▶ **Description of the task**
Only the lines of the listing below that run from the line with "none -> brown 1x2 brick [381,401,484,519]" through the line with "pink 1x1 brick [480,106,532,170]" are to be set down, word for word. Pictures stay out.

▶ **Source material**
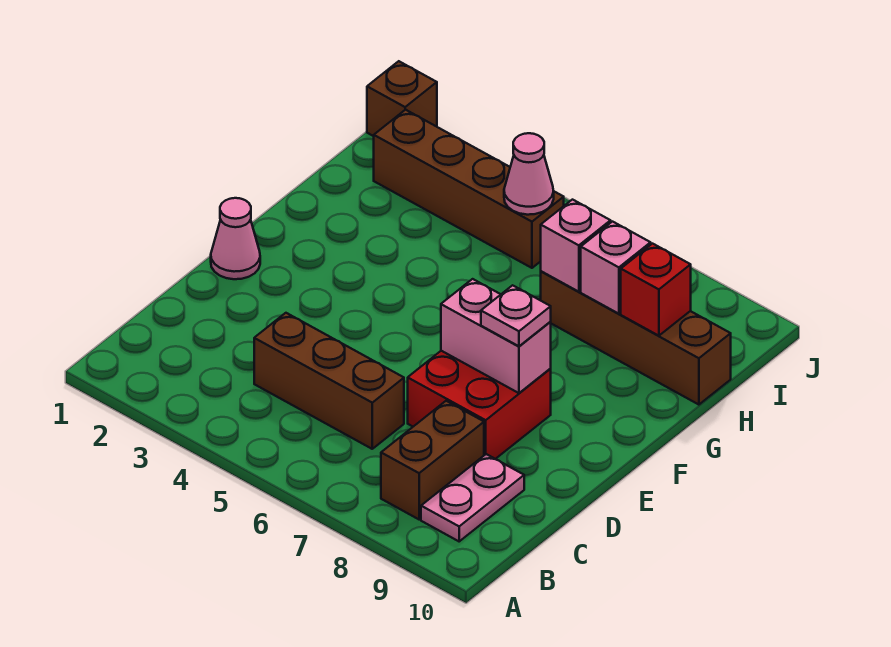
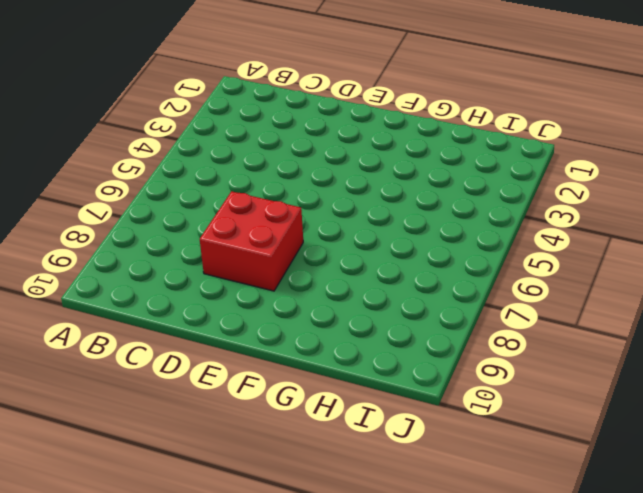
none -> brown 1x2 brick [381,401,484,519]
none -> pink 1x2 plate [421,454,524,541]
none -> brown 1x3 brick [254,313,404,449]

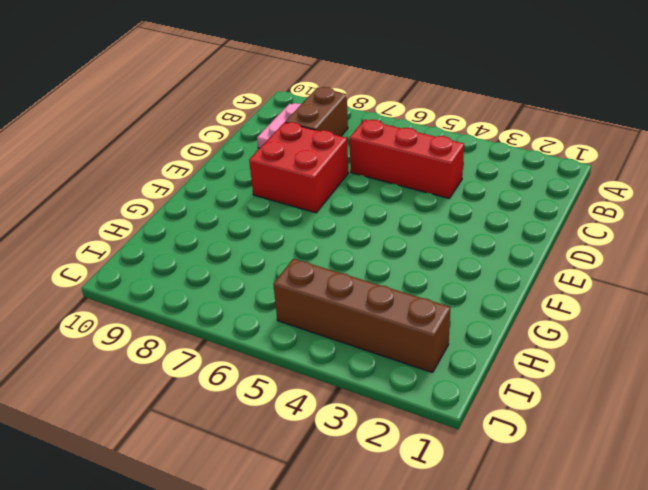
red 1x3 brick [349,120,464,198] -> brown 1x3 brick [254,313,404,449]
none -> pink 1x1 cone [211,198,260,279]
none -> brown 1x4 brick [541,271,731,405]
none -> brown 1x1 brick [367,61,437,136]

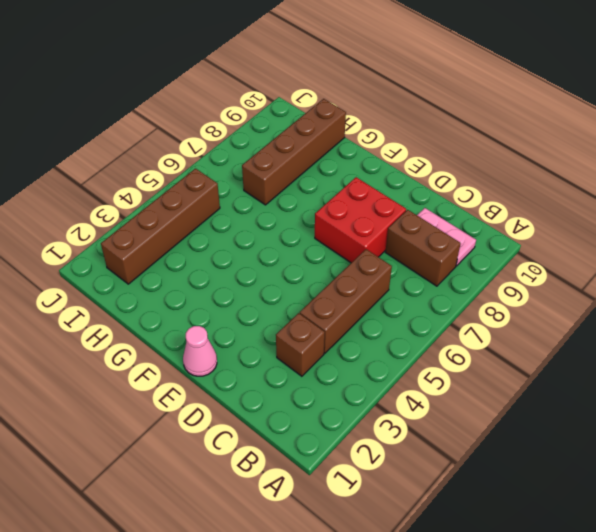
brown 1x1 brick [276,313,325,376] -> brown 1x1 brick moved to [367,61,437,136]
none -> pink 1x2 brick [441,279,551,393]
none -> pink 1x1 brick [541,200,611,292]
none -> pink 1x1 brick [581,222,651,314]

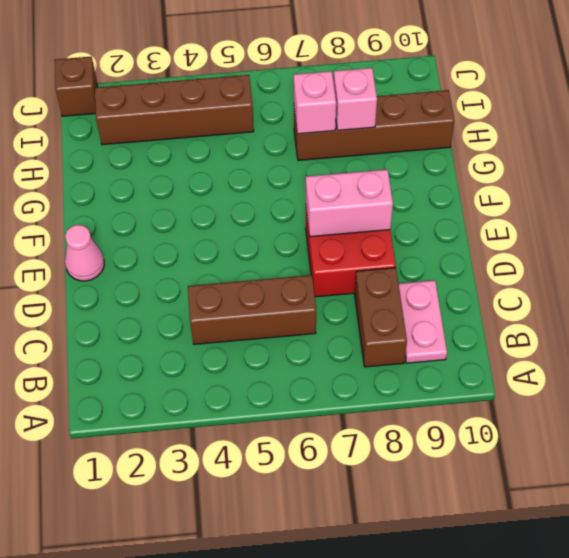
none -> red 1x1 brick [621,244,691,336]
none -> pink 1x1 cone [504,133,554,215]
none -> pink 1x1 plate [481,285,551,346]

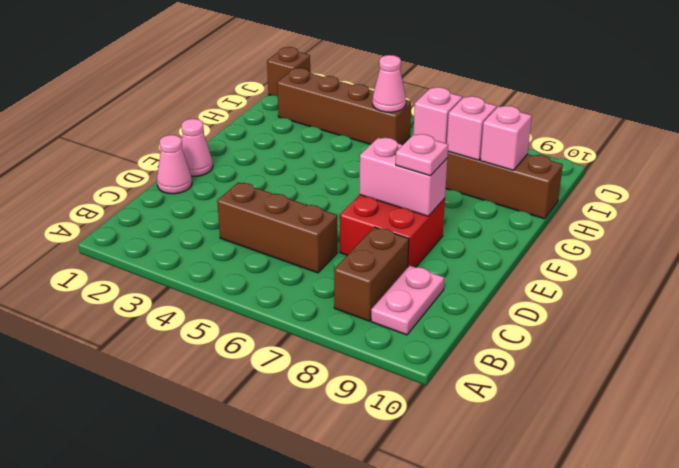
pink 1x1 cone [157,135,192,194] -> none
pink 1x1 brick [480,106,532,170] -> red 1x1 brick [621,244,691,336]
--
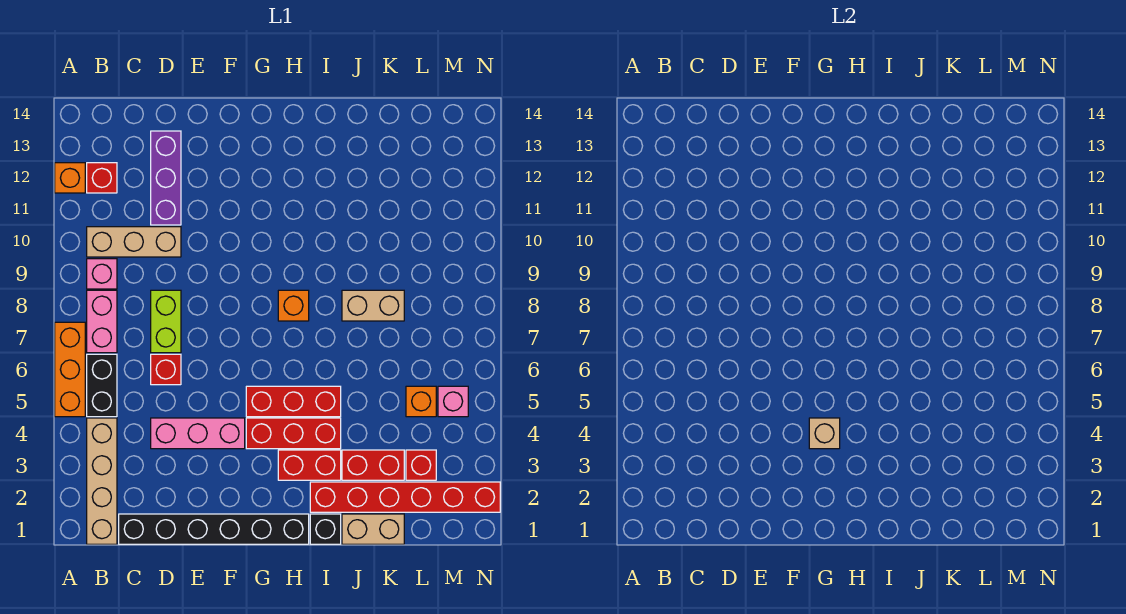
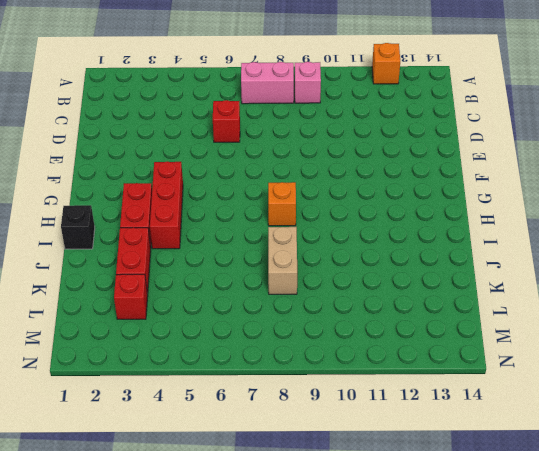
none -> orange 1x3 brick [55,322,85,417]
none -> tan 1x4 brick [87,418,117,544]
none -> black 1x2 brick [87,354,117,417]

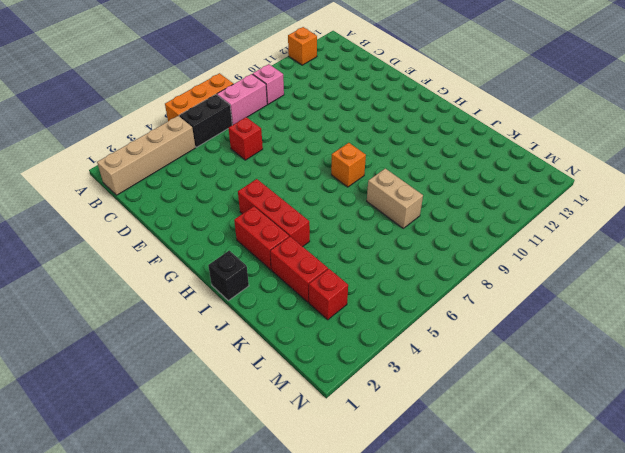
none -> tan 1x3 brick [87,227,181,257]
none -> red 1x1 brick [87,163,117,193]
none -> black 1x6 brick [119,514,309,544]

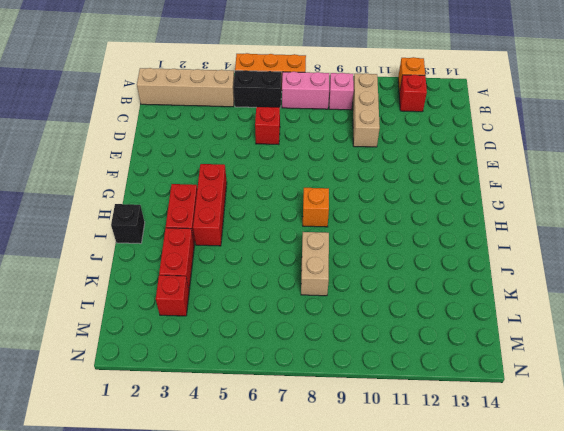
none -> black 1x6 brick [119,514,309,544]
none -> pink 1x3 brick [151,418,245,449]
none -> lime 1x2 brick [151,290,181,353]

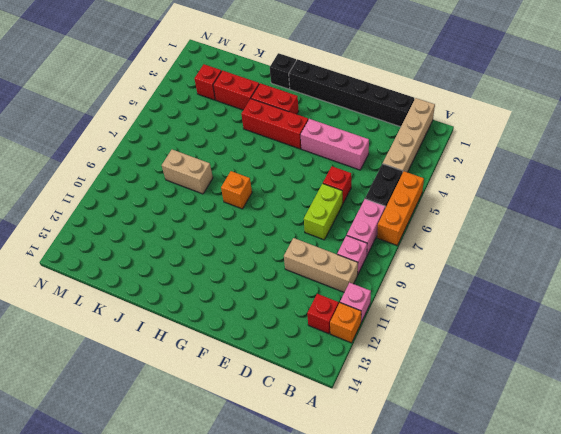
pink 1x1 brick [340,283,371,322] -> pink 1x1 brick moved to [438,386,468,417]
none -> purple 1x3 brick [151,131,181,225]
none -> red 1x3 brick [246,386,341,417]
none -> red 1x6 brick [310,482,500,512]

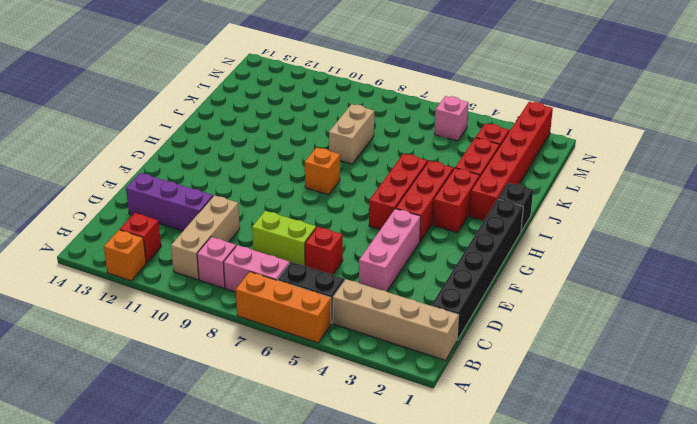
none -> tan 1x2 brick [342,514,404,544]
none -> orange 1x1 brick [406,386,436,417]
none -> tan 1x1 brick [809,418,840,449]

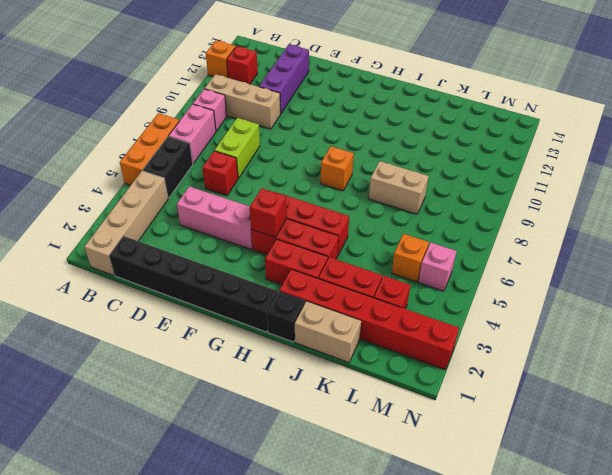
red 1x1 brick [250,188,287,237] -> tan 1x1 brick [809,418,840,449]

▶ **Reply**
none -> brown 1x2 brick [381,401,484,519]
none -> pink 1x2 plate [421,454,524,541]
none -> brown 1x3 brick [254,313,404,449]

red 1x3 brick [349,120,464,198] -> brown 1x3 brick [254,313,404,449]
none -> pink 1x1 cone [211,198,260,279]
none -> brown 1x4 brick [541,271,731,405]
none -> brown 1x1 brick [367,61,437,136]

brown 1x1 brick [276,313,325,376] -> brown 1x1 brick moved to [367,61,437,136]
none -> pink 1x2 brick [441,279,551,393]
none -> pink 1x1 brick [541,200,611,292]
none -> pink 1x1 brick [581,222,651,314]

none -> red 1x1 brick [621,244,691,336]
none -> pink 1x1 cone [504,133,554,215]
none -> pink 1x1 plate [481,285,551,346]

pink 1x1 cone [157,135,192,194] -> none
pink 1x1 brick [480,106,532,170] -> red 1x1 brick [621,244,691,336]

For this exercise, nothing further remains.